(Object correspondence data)
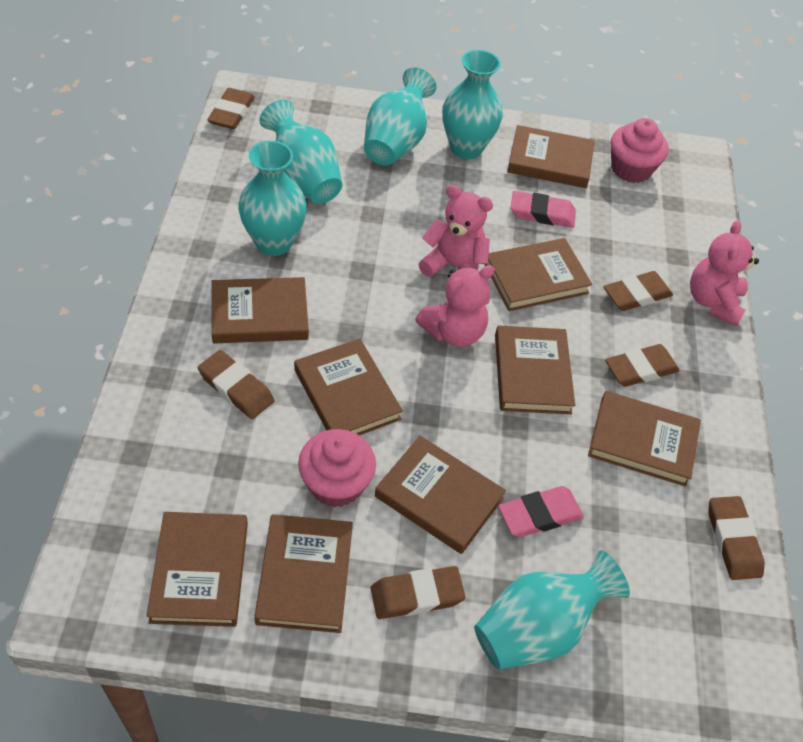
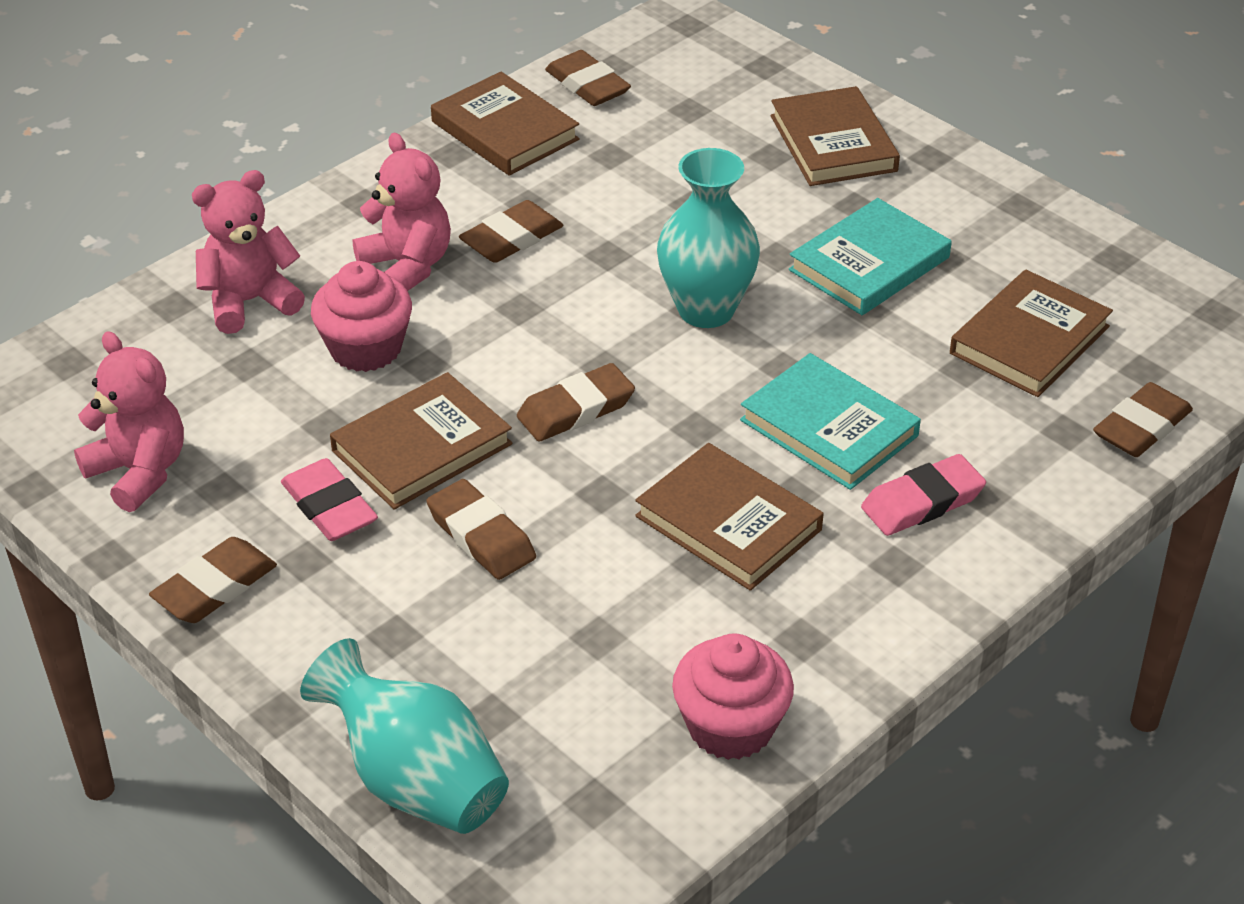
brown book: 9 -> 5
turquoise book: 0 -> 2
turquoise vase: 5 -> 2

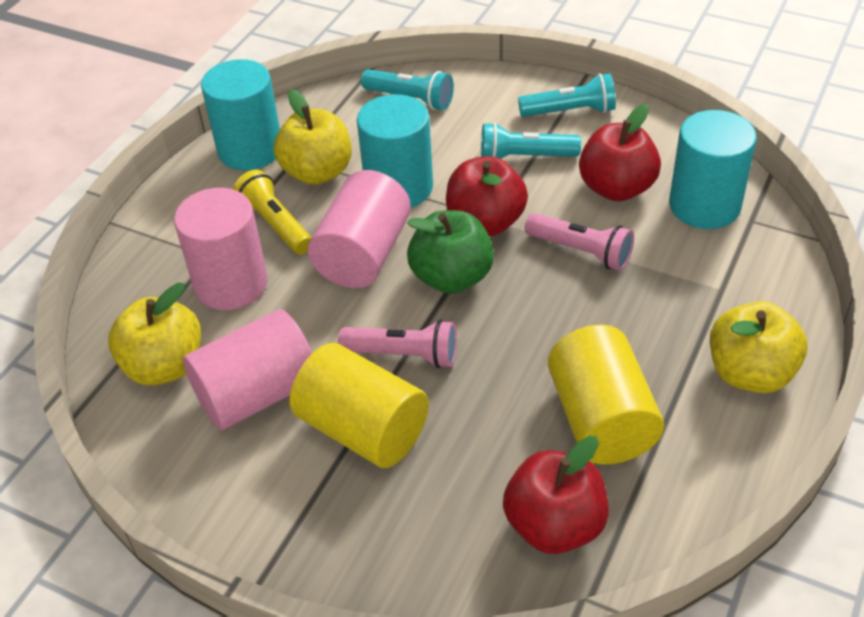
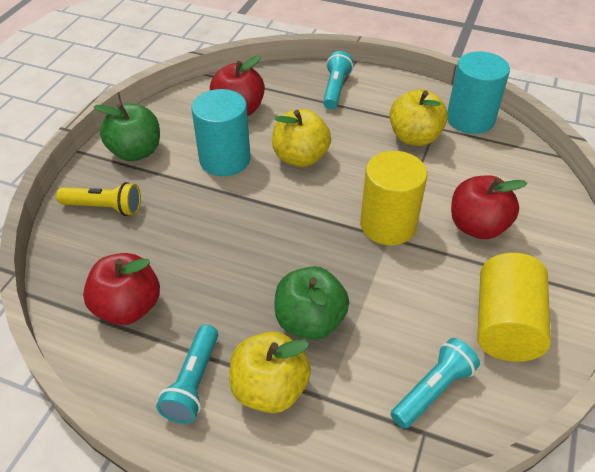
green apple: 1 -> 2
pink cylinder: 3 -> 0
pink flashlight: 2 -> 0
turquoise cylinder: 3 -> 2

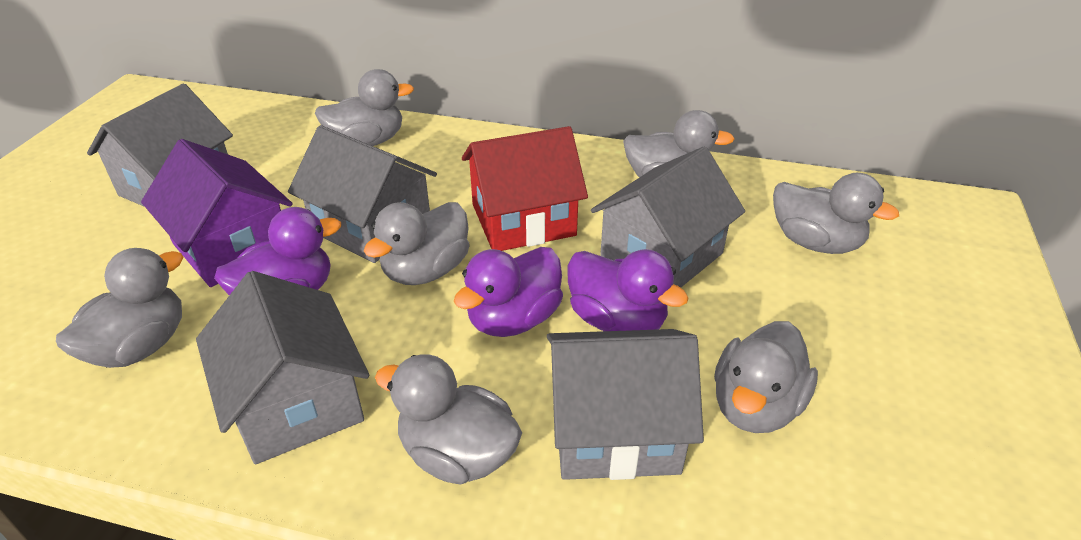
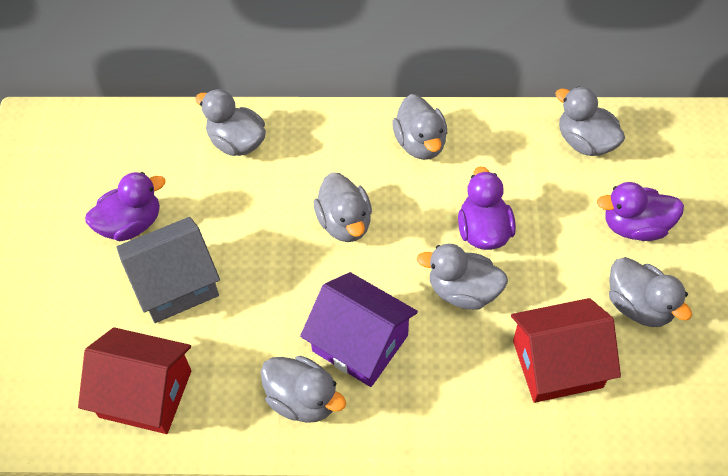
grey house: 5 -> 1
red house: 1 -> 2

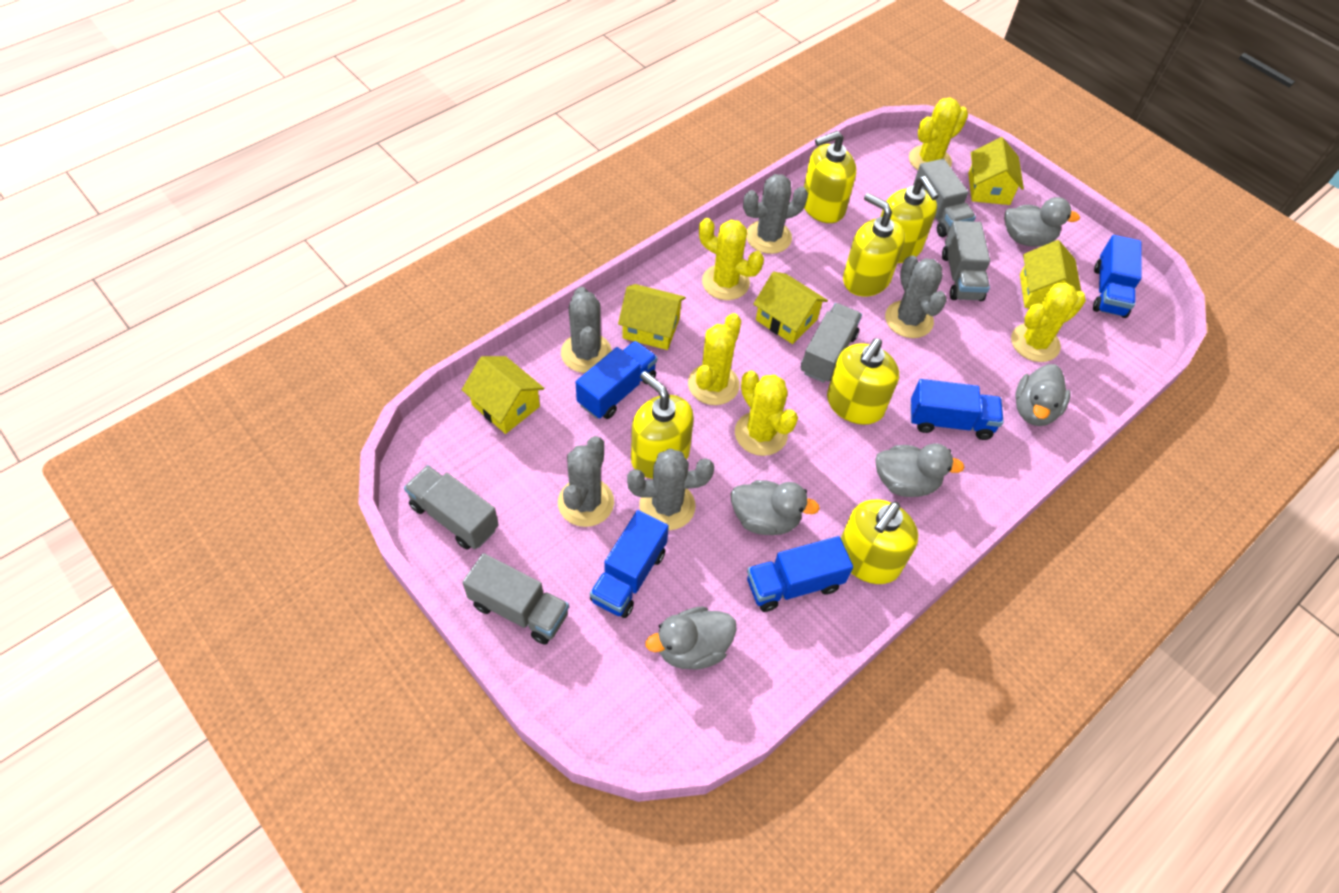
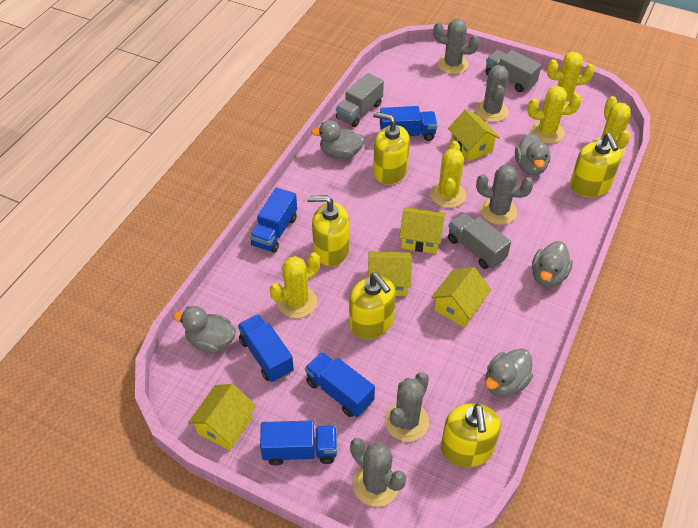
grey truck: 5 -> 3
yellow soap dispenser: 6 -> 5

◆ Task goal ◆
Exactly the lines from the one with "pink cylinder: 3 -> 0" through the end of the entries above must be written out, and no pictures may be included.

◆ Answer to this task ◆
pink cylinder: 3 -> 0
pink flashlight: 2 -> 0
turquoise cylinder: 3 -> 2

grey house: 5 -> 1
red house: 1 -> 2

grey truck: 5 -> 3
yellow soap dispenser: 6 -> 5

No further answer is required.